__Objective__:
Quote every one of the following lines verbatim, in their original order.
━━━━━ Provided data
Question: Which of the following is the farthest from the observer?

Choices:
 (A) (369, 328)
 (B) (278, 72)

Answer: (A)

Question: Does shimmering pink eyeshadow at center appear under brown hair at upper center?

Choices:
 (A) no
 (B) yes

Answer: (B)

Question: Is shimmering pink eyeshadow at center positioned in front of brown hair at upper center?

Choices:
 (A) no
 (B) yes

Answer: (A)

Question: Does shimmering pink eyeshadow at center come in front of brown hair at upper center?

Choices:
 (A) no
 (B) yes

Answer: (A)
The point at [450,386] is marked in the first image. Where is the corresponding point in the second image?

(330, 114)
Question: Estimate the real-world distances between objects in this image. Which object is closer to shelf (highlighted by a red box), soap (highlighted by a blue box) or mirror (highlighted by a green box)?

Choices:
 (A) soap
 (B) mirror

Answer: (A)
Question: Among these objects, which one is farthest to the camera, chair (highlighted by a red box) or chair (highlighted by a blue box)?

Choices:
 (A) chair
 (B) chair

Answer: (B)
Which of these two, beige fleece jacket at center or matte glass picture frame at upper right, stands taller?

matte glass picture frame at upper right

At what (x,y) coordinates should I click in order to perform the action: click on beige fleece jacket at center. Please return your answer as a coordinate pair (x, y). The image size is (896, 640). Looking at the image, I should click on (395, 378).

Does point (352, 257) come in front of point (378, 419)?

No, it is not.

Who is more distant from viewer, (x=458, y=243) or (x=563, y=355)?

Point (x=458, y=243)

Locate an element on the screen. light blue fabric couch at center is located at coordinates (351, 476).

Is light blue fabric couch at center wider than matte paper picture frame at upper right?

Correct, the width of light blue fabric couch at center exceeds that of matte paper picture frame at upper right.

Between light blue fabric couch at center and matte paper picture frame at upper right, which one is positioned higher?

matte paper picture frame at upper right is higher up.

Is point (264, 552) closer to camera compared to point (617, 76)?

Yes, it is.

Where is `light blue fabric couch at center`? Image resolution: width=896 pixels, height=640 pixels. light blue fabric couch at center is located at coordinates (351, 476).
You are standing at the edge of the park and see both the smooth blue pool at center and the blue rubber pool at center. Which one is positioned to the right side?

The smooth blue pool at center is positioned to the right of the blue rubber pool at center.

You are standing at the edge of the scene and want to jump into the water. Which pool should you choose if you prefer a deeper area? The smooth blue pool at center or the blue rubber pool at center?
━━━━━━━━━━
__Task response__:
Question: Which of the following is the farthest from the observer?

Choices:
 (A) (369, 328)
 (B) (278, 72)

Answer: (A)

Question: Does shimmering pink eyeshadow at center appear under brown hair at upper center?

Choices:
 (A) no
 (B) yes

Answer: (B)

Question: Is shimmering pink eyeshadow at center positioned in front of brown hair at upper center?

Choices:
 (A) no
 (B) yes

Answer: (A)

Question: Does shimmering pink eyeshadow at center come in front of brown hair at upper center?

Choices:
 (A) no
 (B) yes

Answer: (A)
The point at [450,386] is marked in the first image. Where is the corresponding point in the second image?

(330, 114)
Question: Estimate the real-world distances between objects in this image. Which object is closer to shelf (highlighted by a red box), soap (highlighted by a blue box) or mirror (highlighted by a green box)?

Choices:
 (A) soap
 (B) mirror

Answer: (A)
Question: Among these objects, which one is farthest to the camera, chair (highlighted by a red box) or chair (highlighted by a blue box)?

Choices:
 (A) chair
 (B) chair

Answer: (B)
Which of these two, beige fleece jacket at center or matte glass picture frame at upper right, stands taller?

matte glass picture frame at upper right

At what (x,y) coordinates should I click in order to perform the action: click on beige fleece jacket at center. Please return your answer as a coordinate pair (x, y). The image size is (896, 640). Looking at the image, I should click on (395, 378).

Does point (352, 257) come in front of point (378, 419)?

No, it is not.

Who is more distant from viewer, (x=458, y=243) or (x=563, y=355)?

Point (x=458, y=243)

Locate an element on the screen. light blue fabric couch at center is located at coordinates (351, 476).

Is light blue fabric couch at center wider than matte paper picture frame at upper right?

Correct, the width of light blue fabric couch at center exceeds that of matte paper picture frame at upper right.

Between light blue fabric couch at center and matte paper picture frame at upper right, which one is positioned higher?

matte paper picture frame at upper right is higher up.

Is point (264, 552) closer to camera compared to point (617, 76)?

Yes, it is.

Where is `light blue fabric couch at center`? Image resolution: width=896 pixels, height=640 pixels. light blue fabric couch at center is located at coordinates (351, 476).
You are standing at the edge of the park and see both the smooth blue pool at center and the blue rubber pool at center. Which one is positioned to the right side?

The smooth blue pool at center is positioned to the right of the blue rubber pool at center.

You are standing at the edge of the scene and want to jump into the water. Which pool should you choose if you prefer a deeper area? The smooth blue pool at center or the blue rubber pool at center?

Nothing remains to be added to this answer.